PROBLEM REQUIREMENTS:
Copy out the data in full and exactly, passing over the pictures.

DATA EXTRACT:
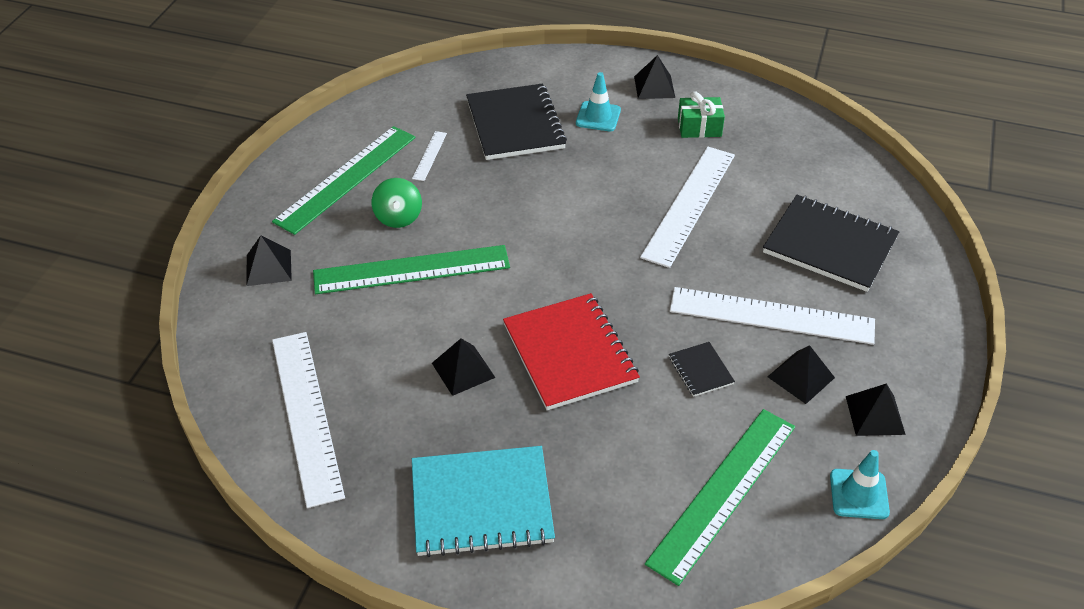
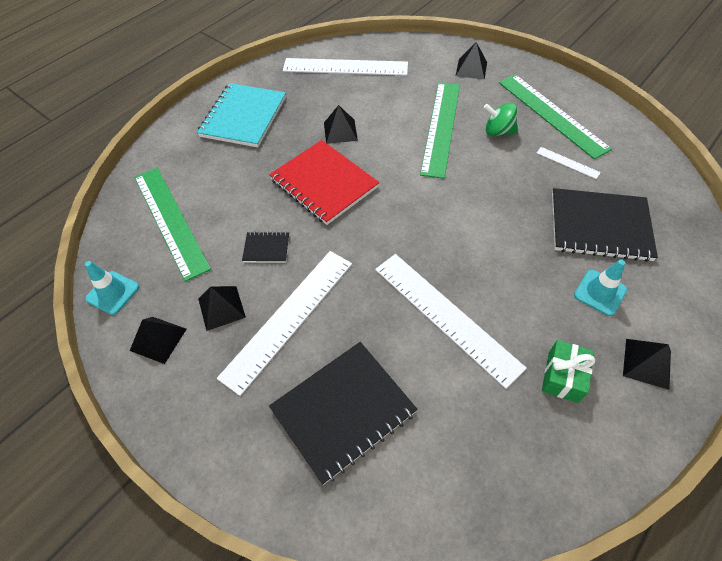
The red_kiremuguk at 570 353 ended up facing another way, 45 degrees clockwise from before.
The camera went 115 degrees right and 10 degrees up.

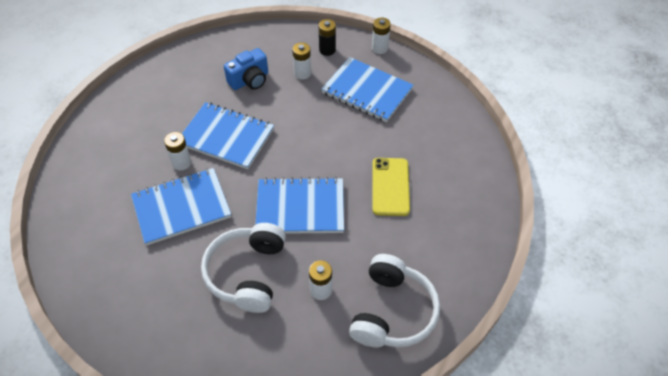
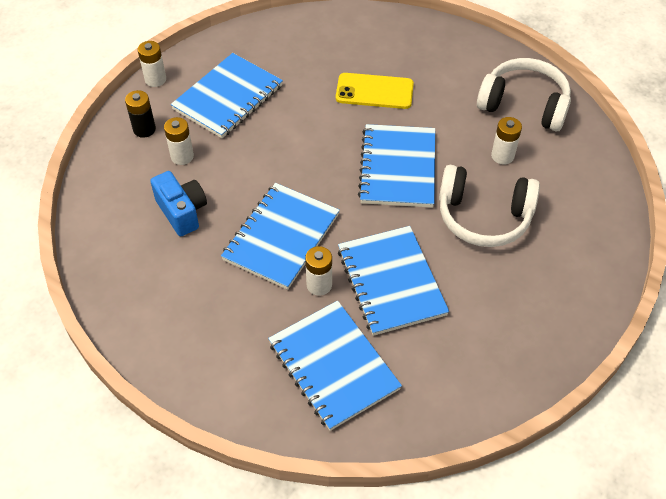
The second view gained the blue_kiremuguk at 333 366.
The camera went 85 degrees left and 0 degrees up.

EXERCISE ANSWER:
The red_kiremuguk at 570 353 ended up facing another way, 45 degrees clockwise from before.
The camera went 115 degrees right and 10 degrees up.

The second view gained the blue_kiremuguk at 333 366.
The camera went 85 degrees left and 0 degrees up.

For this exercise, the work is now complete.